** MATERIAL SHOWN follows **
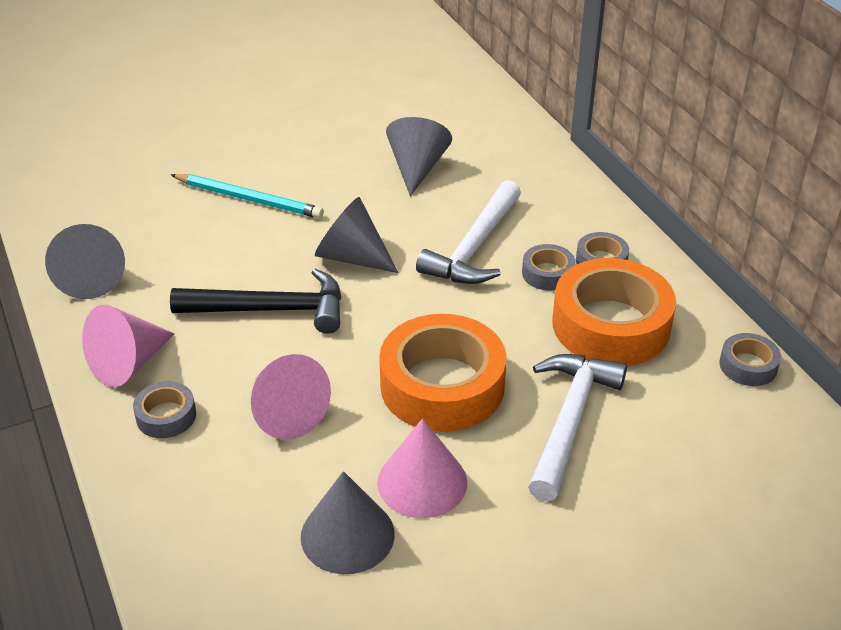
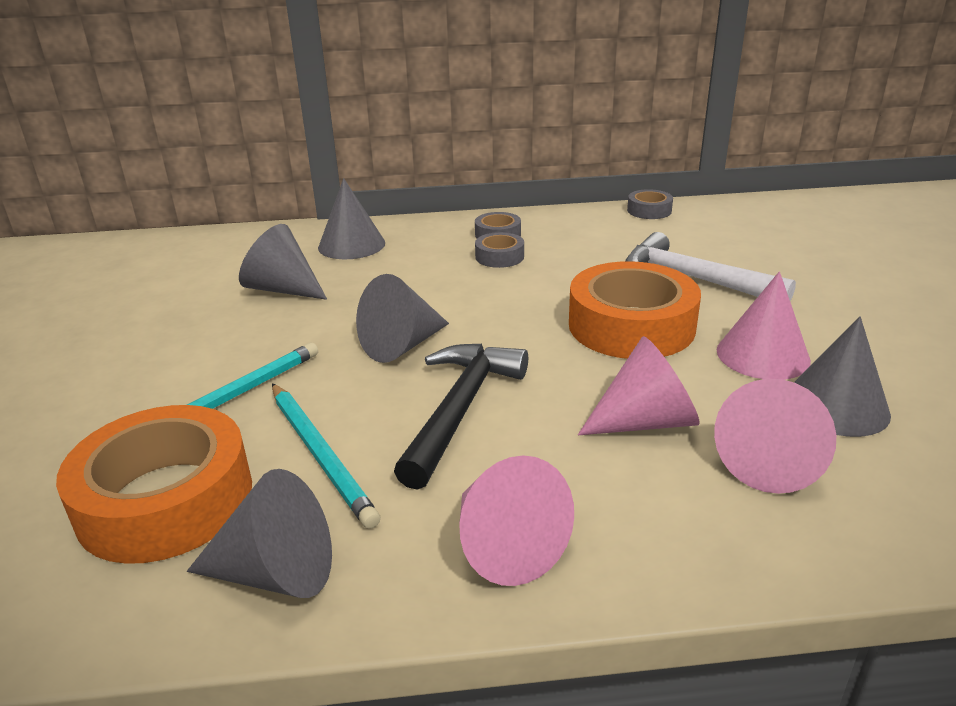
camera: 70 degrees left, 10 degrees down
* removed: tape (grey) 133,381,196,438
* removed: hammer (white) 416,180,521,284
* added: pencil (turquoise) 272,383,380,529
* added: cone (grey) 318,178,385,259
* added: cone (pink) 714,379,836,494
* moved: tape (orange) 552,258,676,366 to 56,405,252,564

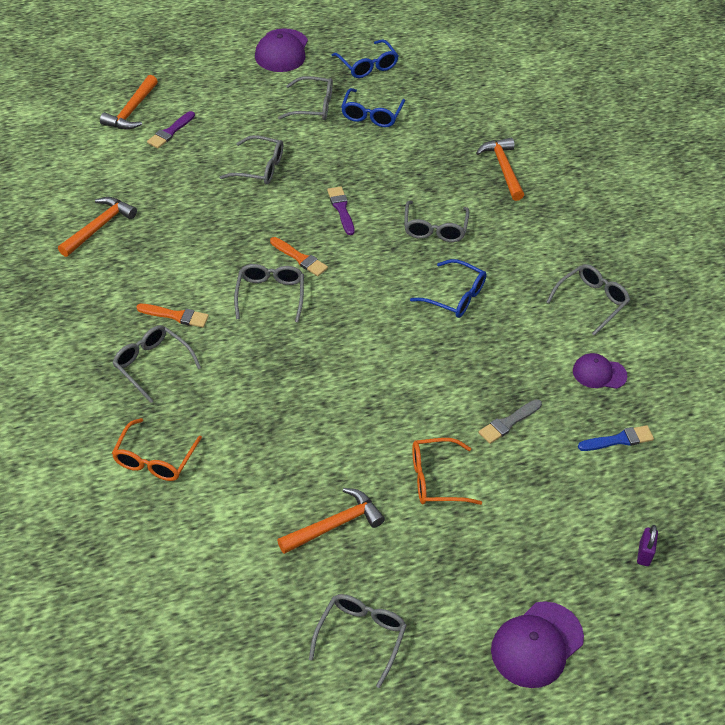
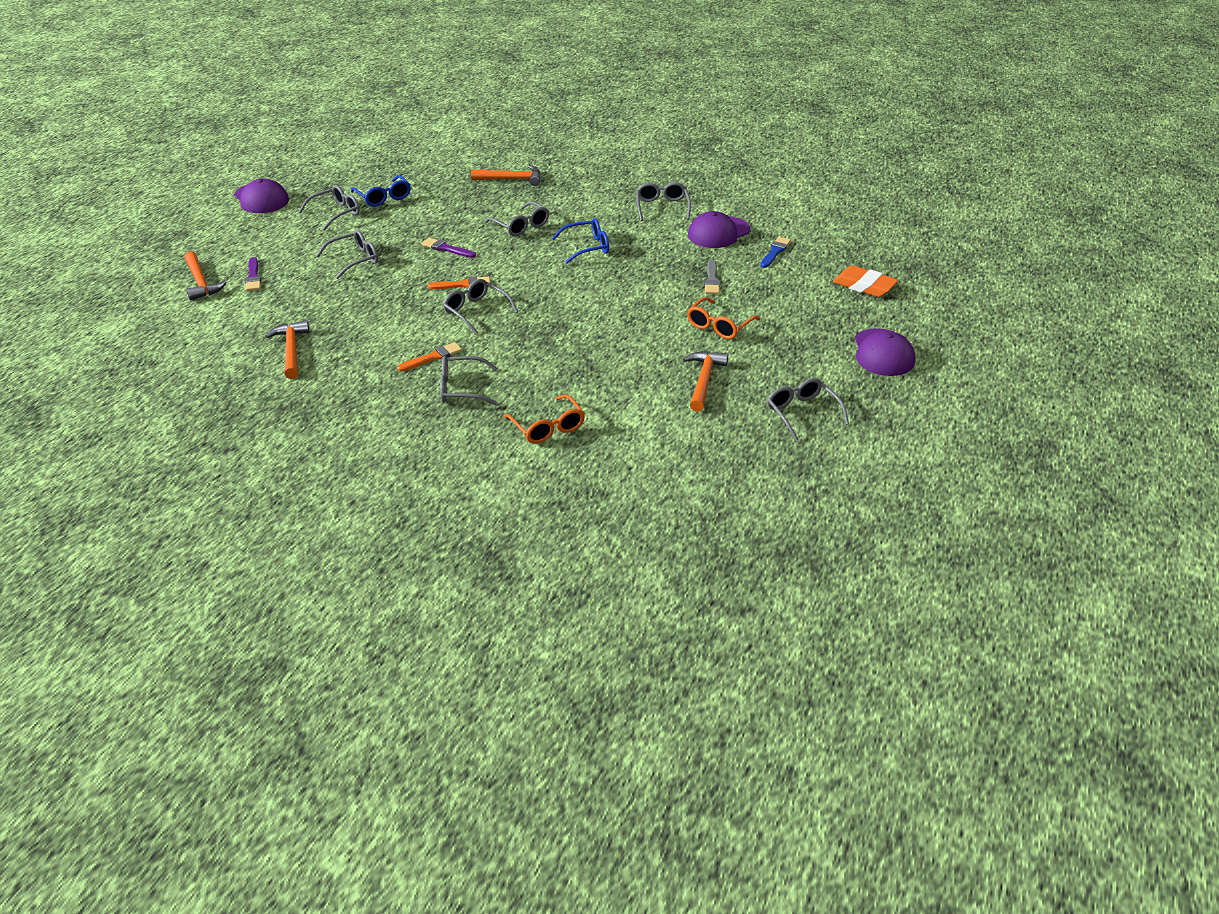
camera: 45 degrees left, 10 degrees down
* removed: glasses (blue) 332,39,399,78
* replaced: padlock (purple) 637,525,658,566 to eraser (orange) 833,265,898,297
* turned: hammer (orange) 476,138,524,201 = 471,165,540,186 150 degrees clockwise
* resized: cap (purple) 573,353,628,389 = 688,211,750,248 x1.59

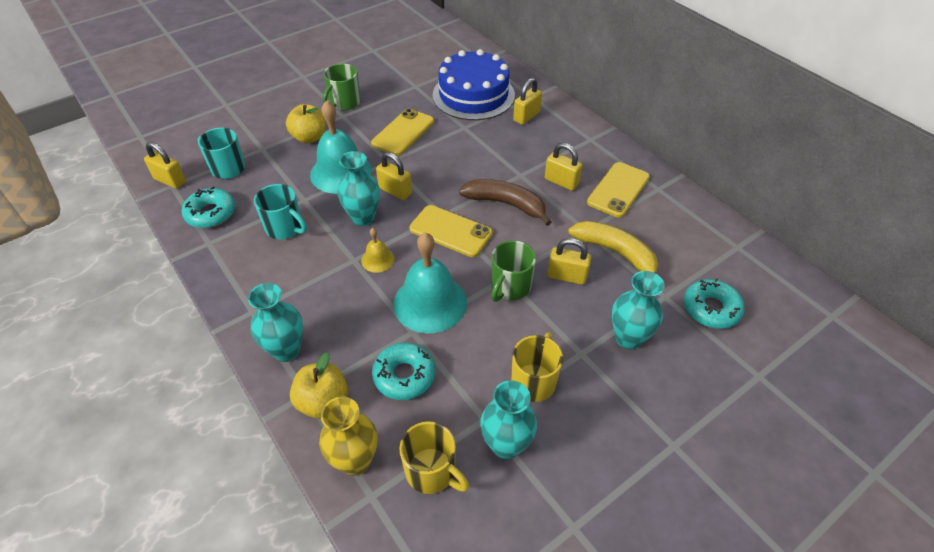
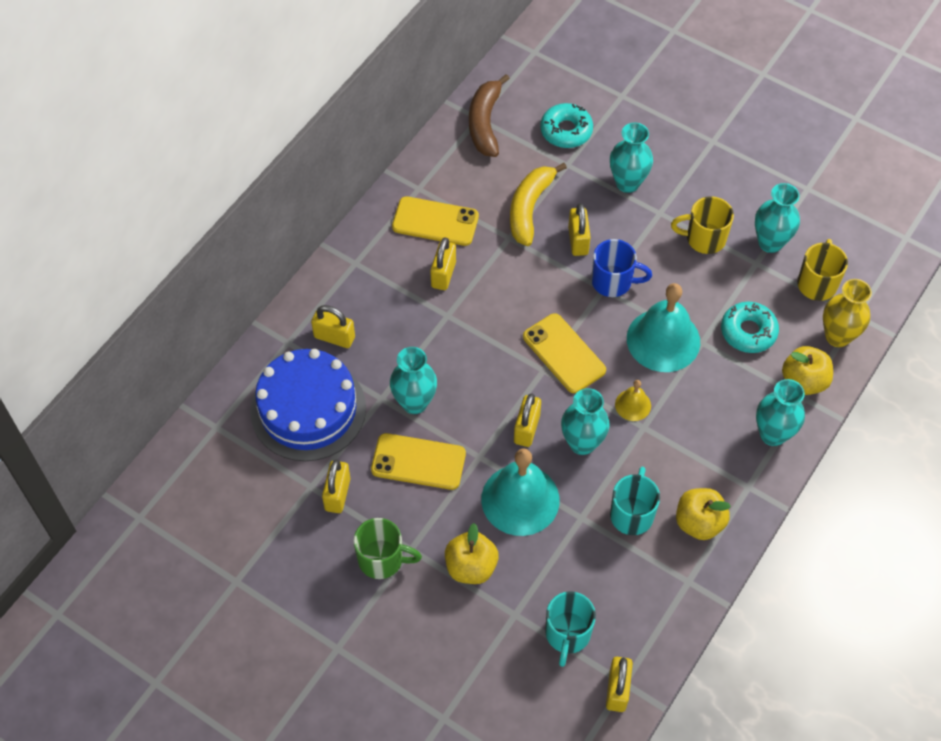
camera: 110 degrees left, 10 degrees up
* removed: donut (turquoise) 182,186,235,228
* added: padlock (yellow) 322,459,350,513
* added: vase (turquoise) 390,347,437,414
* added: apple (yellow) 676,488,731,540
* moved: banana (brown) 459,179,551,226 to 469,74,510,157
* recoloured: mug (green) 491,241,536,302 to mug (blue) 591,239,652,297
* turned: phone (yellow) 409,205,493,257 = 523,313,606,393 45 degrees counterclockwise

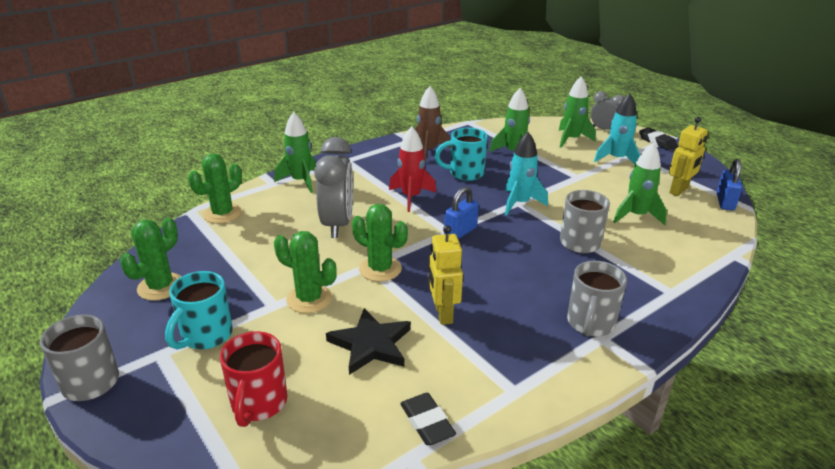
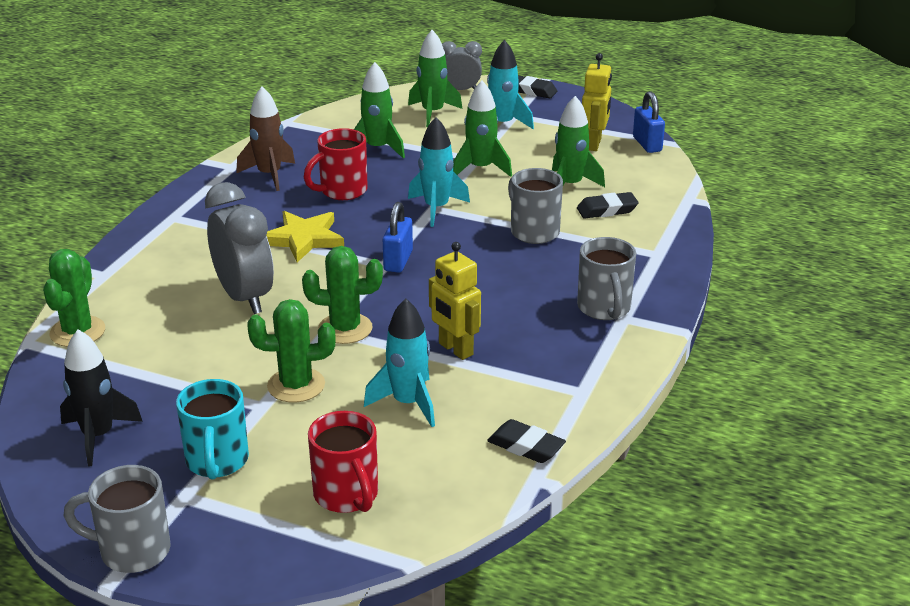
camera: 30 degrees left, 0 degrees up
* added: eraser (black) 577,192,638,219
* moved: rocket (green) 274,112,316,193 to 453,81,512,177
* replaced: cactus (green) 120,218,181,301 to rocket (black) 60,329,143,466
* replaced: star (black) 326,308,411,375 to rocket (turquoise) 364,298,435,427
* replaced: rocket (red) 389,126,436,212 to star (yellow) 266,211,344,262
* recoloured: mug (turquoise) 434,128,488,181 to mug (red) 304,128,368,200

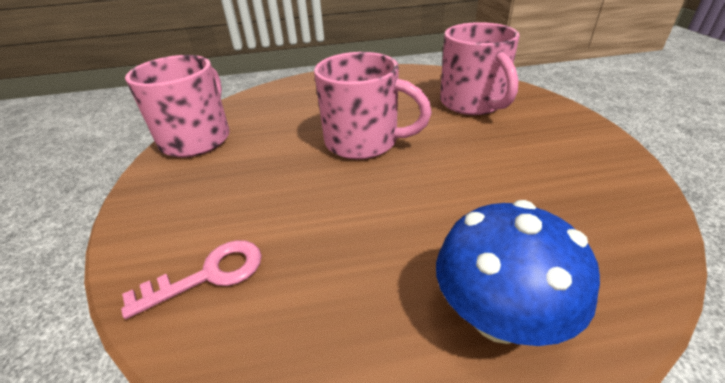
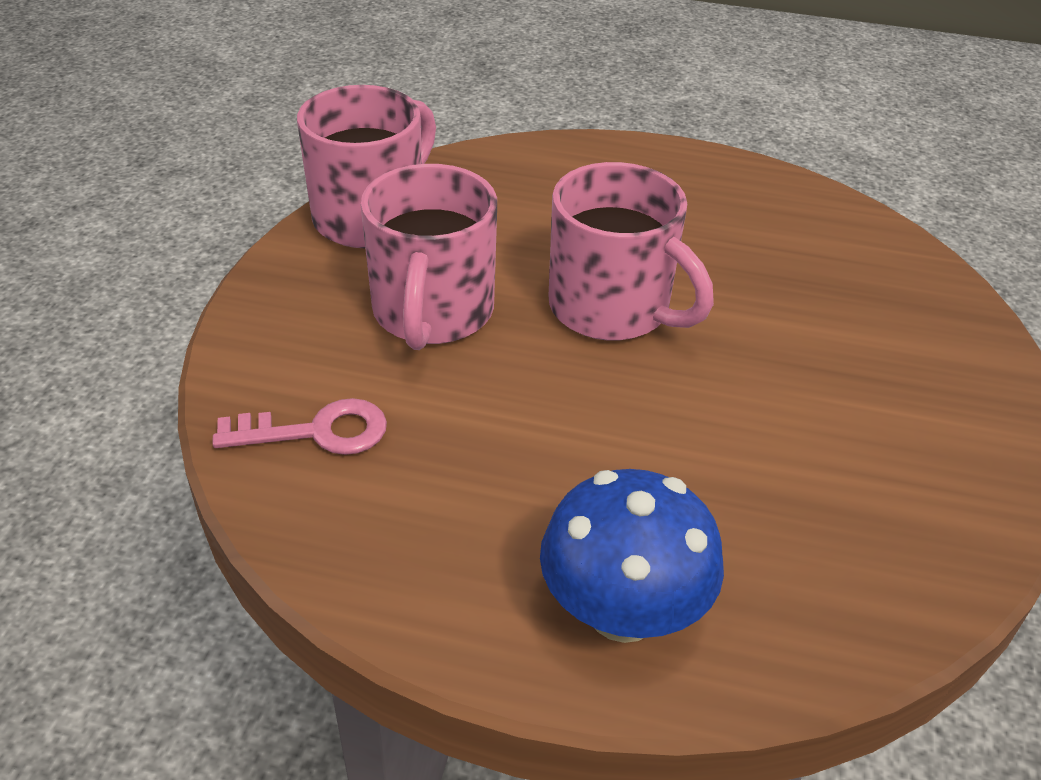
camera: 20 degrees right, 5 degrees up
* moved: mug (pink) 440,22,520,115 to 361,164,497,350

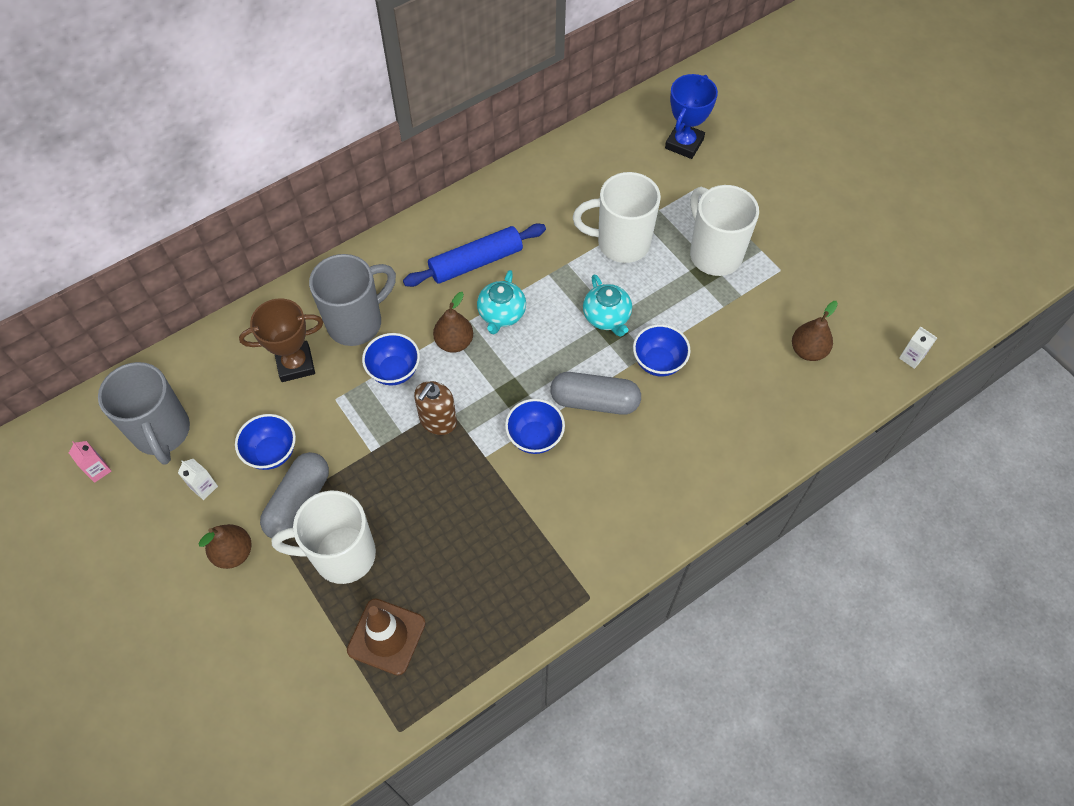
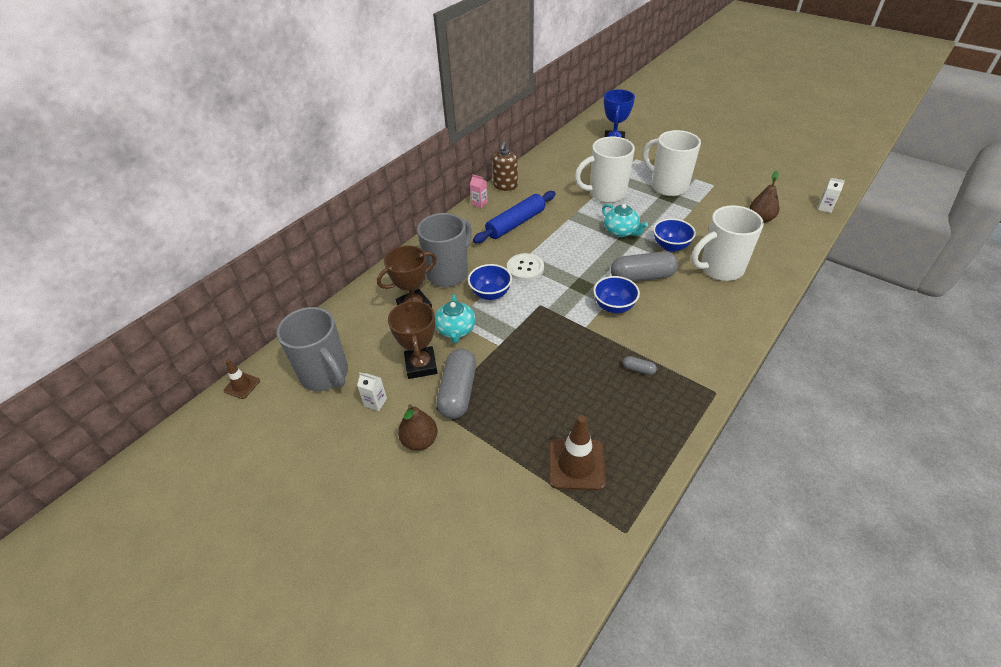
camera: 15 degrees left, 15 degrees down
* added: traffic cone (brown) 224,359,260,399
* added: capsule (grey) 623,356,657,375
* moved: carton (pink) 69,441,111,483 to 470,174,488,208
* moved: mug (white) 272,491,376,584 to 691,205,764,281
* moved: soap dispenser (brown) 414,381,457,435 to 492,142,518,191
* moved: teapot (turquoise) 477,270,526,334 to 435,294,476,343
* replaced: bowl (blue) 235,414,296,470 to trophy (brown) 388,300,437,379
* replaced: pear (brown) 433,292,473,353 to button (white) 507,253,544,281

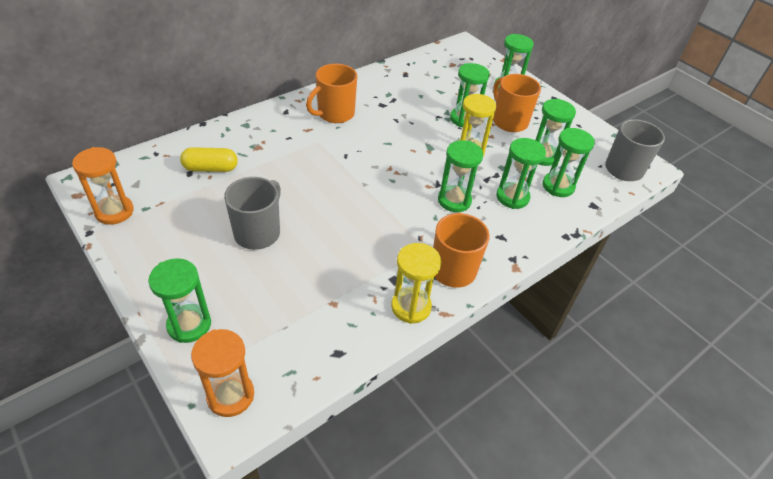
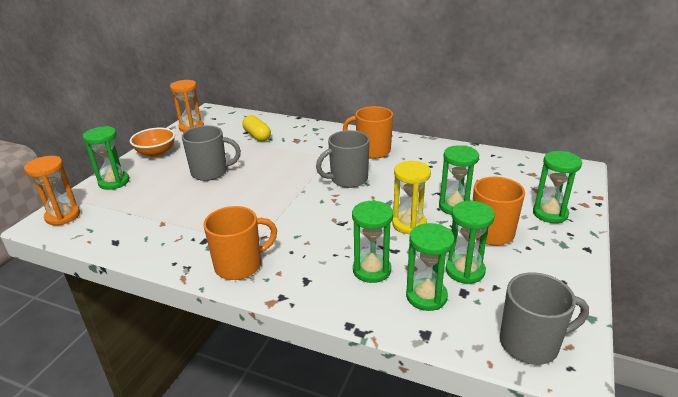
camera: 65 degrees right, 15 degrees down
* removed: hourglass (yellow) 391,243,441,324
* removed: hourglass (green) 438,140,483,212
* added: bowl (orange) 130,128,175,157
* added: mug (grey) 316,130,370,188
** End of MATERIAL SHOWN **
• **WHAT TO PRODUCE**
Above are the records; reproduce them exactly and leave out the pictures.

• **ANSWER TO THIS TASK**
camera: 70 degrees left, 10 degrees down
* removed: tape (grey) 133,381,196,438
* removed: hammer (white) 416,180,521,284
* added: pencil (turquoise) 272,383,380,529
* added: cone (grey) 318,178,385,259
* added: cone (pink) 714,379,836,494
* moved: tape (orange) 552,258,676,366 to 56,405,252,564

camera: 45 degrees left, 10 degrees down
* removed: glasses (blue) 332,39,399,78
* replaced: padlock (purple) 637,525,658,566 to eraser (orange) 833,265,898,297
* turned: hammer (orange) 476,138,524,201 = 471,165,540,186 150 degrees clockwise
* resized: cap (purple) 573,353,628,389 = 688,211,750,248 x1.59

camera: 110 degrees left, 10 degrees up
* removed: donut (turquoise) 182,186,235,228
* added: padlock (yellow) 322,459,350,513
* added: vase (turquoise) 390,347,437,414
* added: apple (yellow) 676,488,731,540
* moved: banana (brown) 459,179,551,226 to 469,74,510,157
* recoloured: mug (green) 491,241,536,302 to mug (blue) 591,239,652,297
* turned: phone (yellow) 409,205,493,257 = 523,313,606,393 45 degrees counterclockwise

camera: 30 degrees left, 0 degrees up
* added: eraser (black) 577,192,638,219
* moved: rocket (green) 274,112,316,193 to 453,81,512,177
* replaced: cactus (green) 120,218,181,301 to rocket (black) 60,329,143,466
* replaced: star (black) 326,308,411,375 to rocket (turquoise) 364,298,435,427
* replaced: rocket (red) 389,126,436,212 to star (yellow) 266,211,344,262
* recoloured: mug (turquoise) 434,128,488,181 to mug (red) 304,128,368,200

camera: 20 degrees right, 5 degrees up
* moved: mug (pink) 440,22,520,115 to 361,164,497,350

camera: 15 degrees left, 15 degrees down
* added: traffic cone (brown) 224,359,260,399
* added: capsule (grey) 623,356,657,375
* moved: carton (pink) 69,441,111,483 to 470,174,488,208
* moved: mug (white) 272,491,376,584 to 691,205,764,281
* moved: soap dispenser (brown) 414,381,457,435 to 492,142,518,191
* moved: teapot (turquoise) 477,270,526,334 to 435,294,476,343
* replaced: bowl (blue) 235,414,296,470 to trophy (brown) 388,300,437,379
* replaced: pear (brown) 433,292,473,353 to button (white) 507,253,544,281

camera: 65 degrees right, 15 degrees down
* removed: hourglass (yellow) 391,243,441,324
* removed: hourglass (green) 438,140,483,212
* added: bowl (orange) 130,128,175,157
* added: mug (grey) 316,130,370,188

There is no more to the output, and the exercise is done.